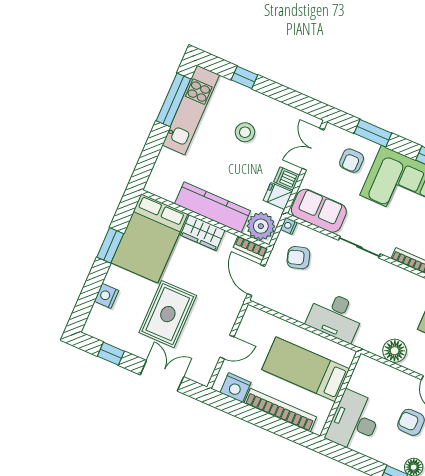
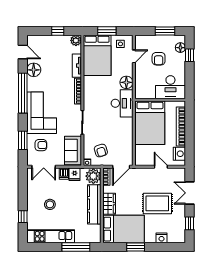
window: (173, 100) -> (76, 247), moved
desk: (335, 316) -> (122, 103), moved
bed: (306, 369) -> (150, 123), width x1.50

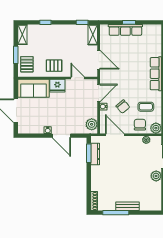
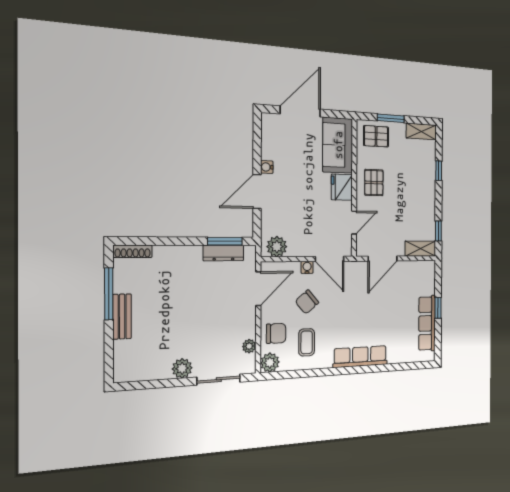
row of seats: (125, 30) -> (427, 323), moved

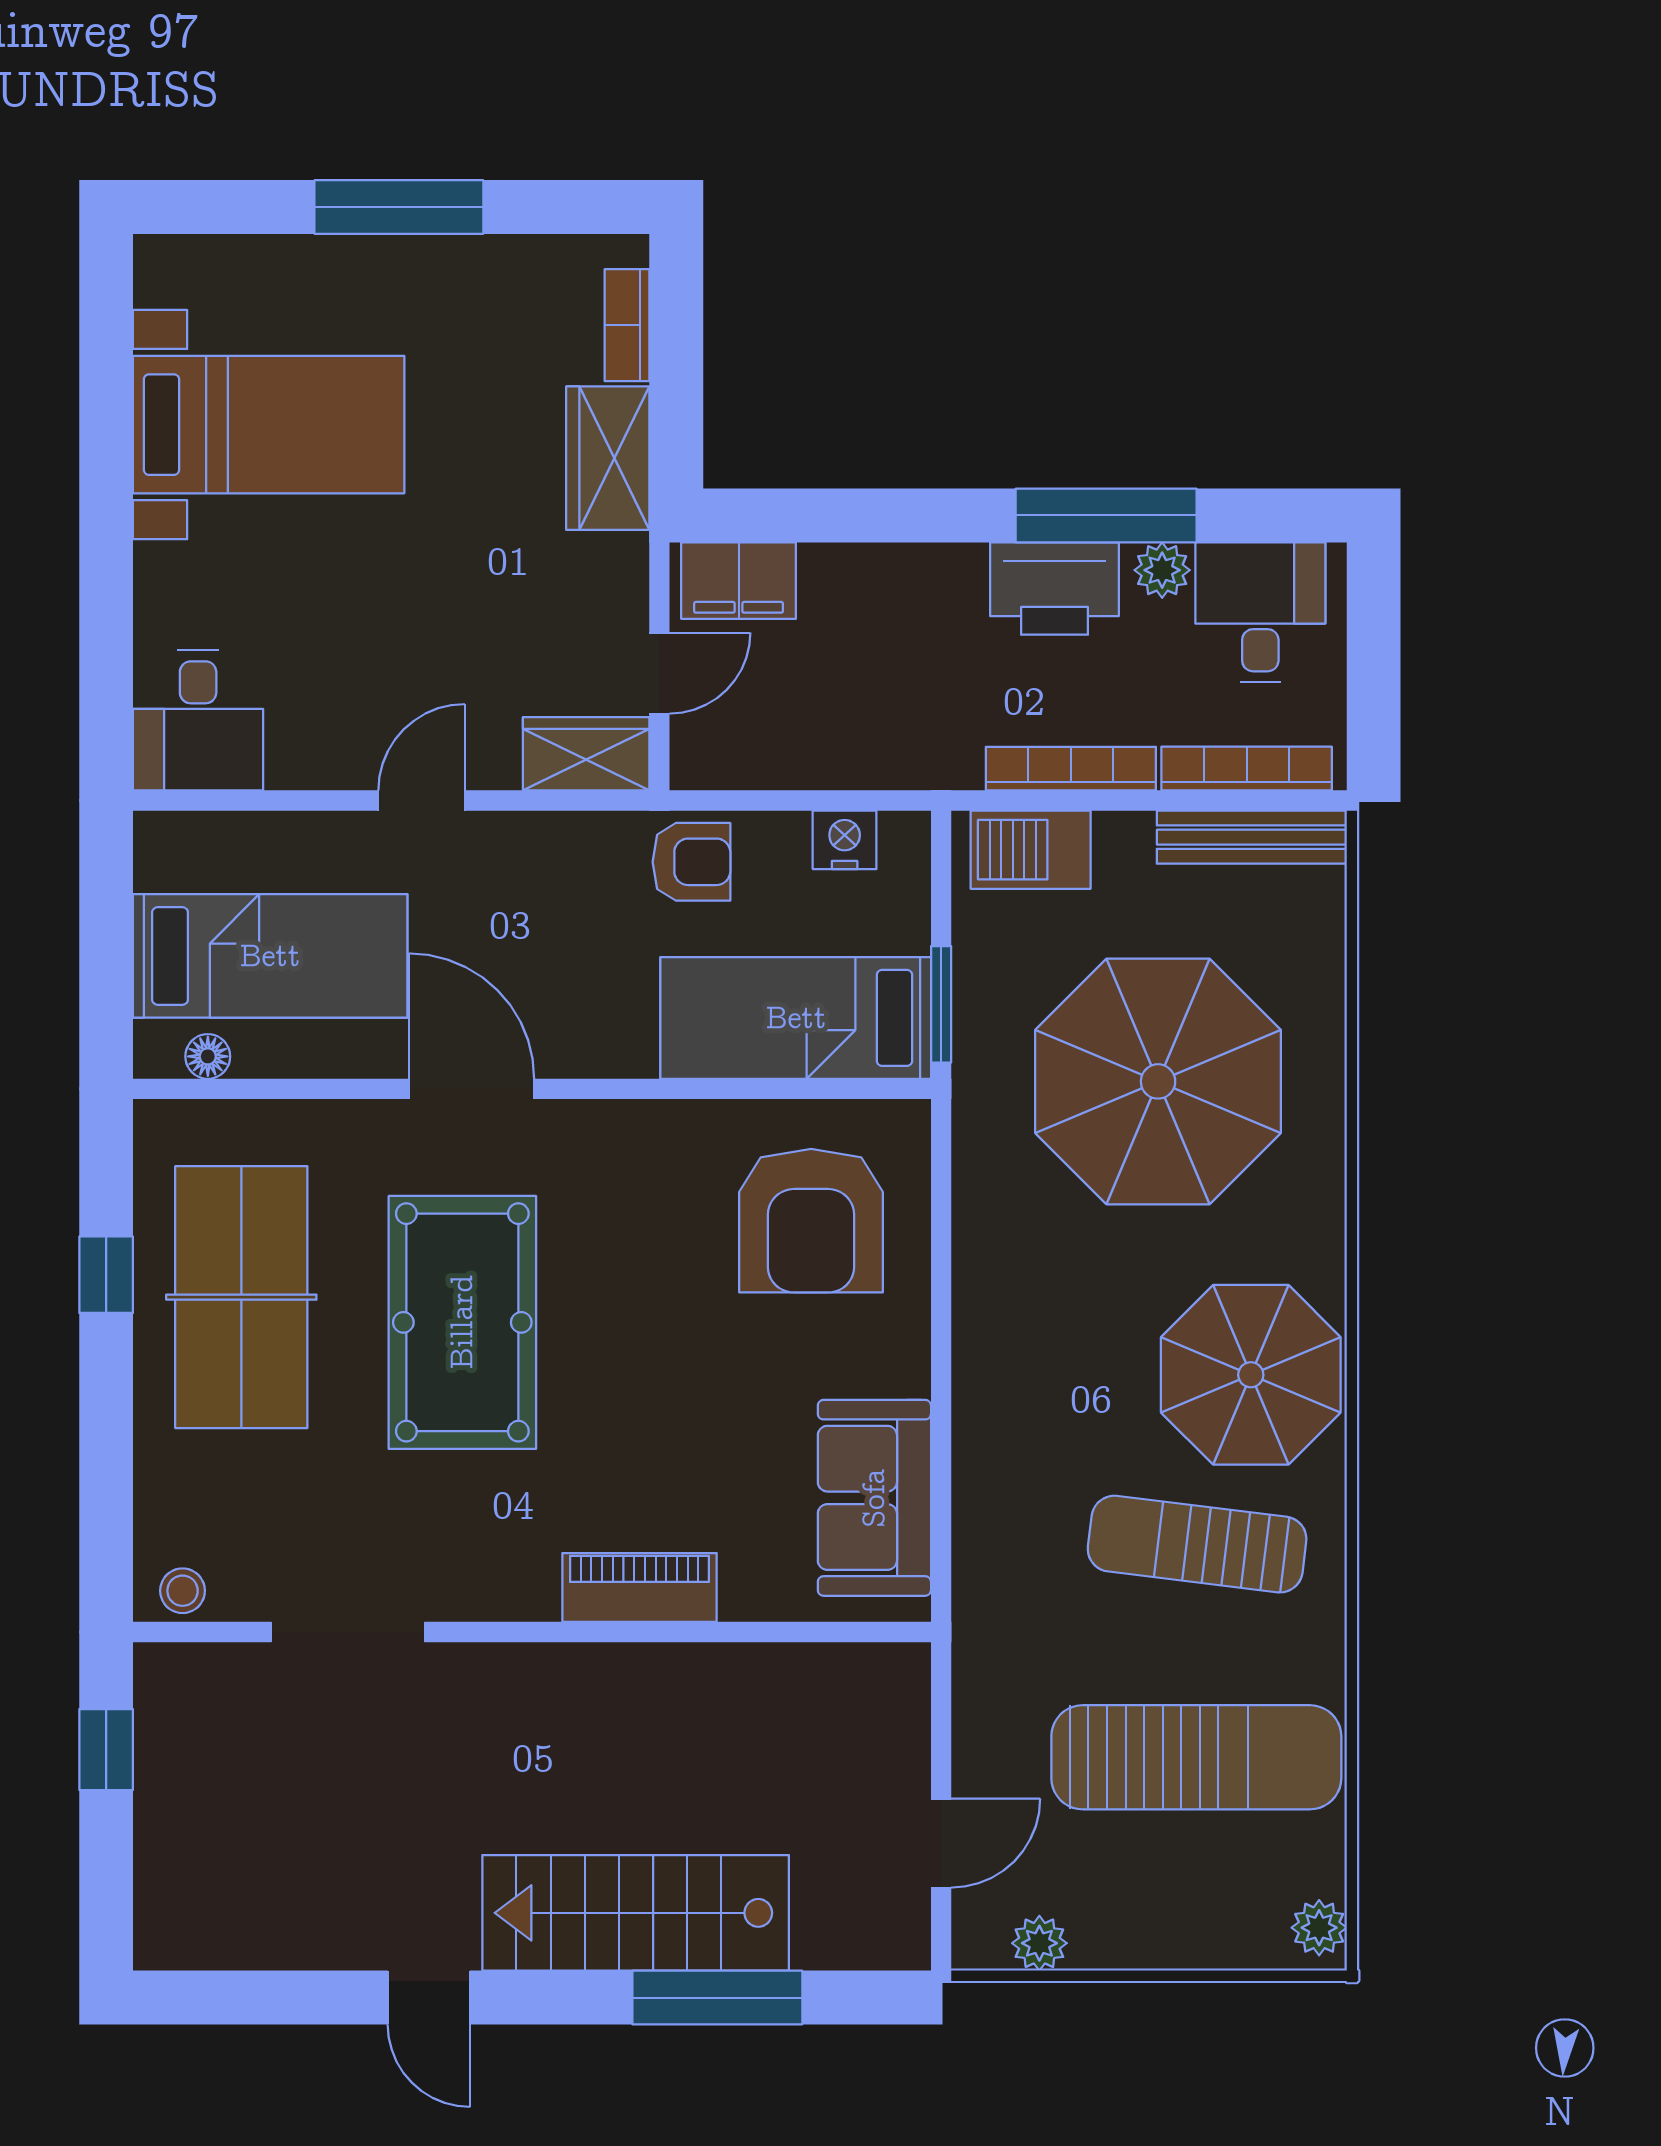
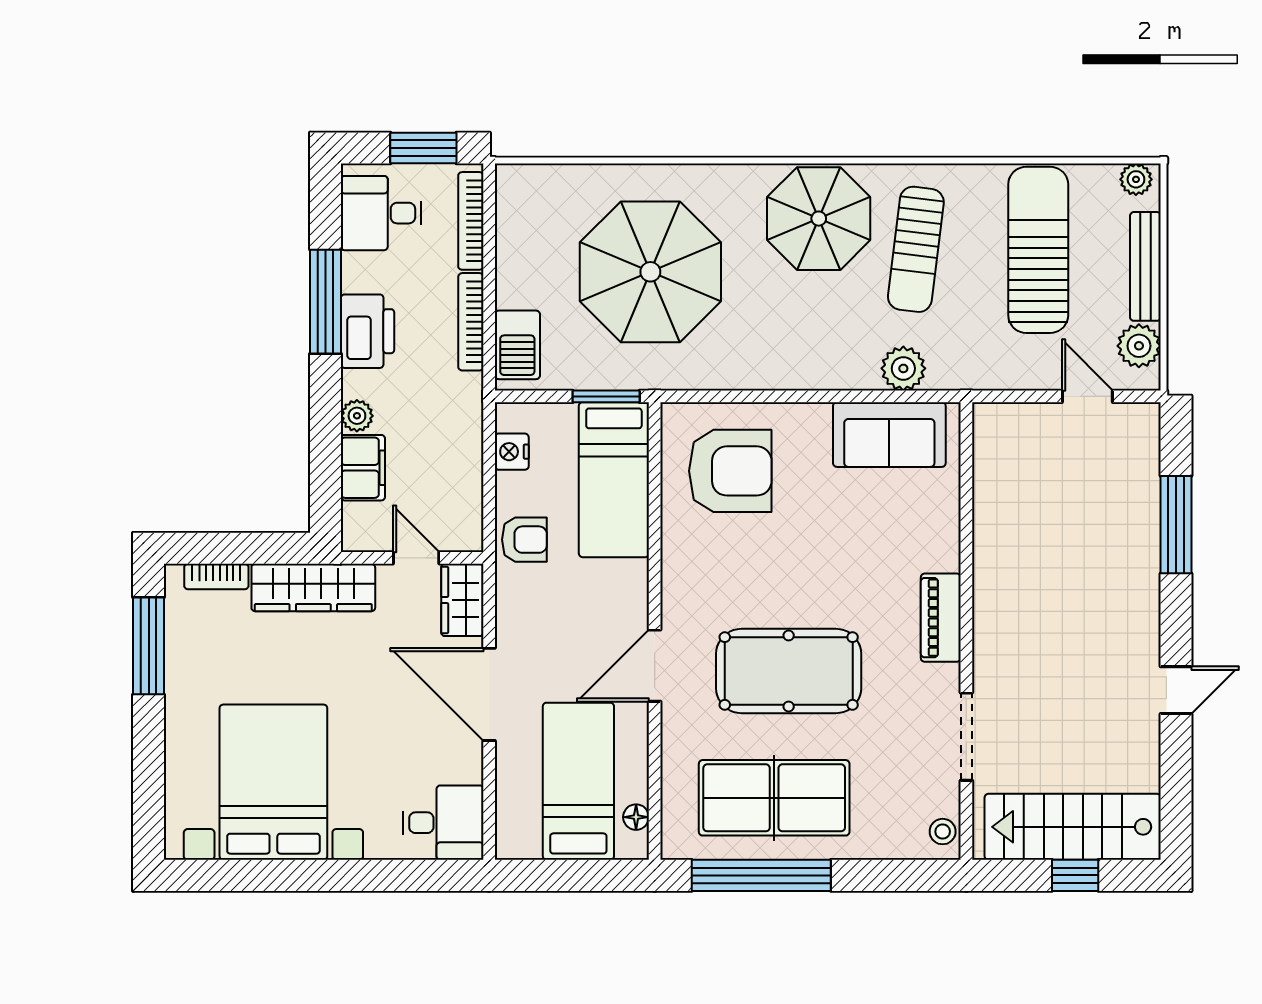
window: (399, 207) -> (149, 646), moved
bed with nightstands: (269, 425) -> (273, 782), width x1.36
wardrobe: (608, 458) -> (313, 588), width x1.50
plant: (1162, 570) -> (357, 416), moved
filing cabinet: (739, 581) -> (363, 468), moved
window: (1374, 686) -> (423, 148), added
door: (422, 800) -> (489, 694), width x1.88
bench: (1252, 837) -> (1145, 266), moved
armchair: (691, 862) -> (524, 540), turned 90
window: (106, 1275) -> (761, 875), width x3.17
plant: (990, 1522) -> (903, 368), added
piano: (640, 1587) -> (941, 618), moved
window: (106, 1750) -> (1075, 875), moved
stairs: (636, 1913) -> (1073, 827), moved, turned 90
plant: (1039, 1943) -> (1139, 346), width x1.38, depth x1.38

> BRIEF
Of all the lines in the data above, show only those that hold the word "added".

> WRITTEN SOLUTION
window: (1374, 686) -> (423, 148), added
plant: (990, 1522) -> (903, 368), added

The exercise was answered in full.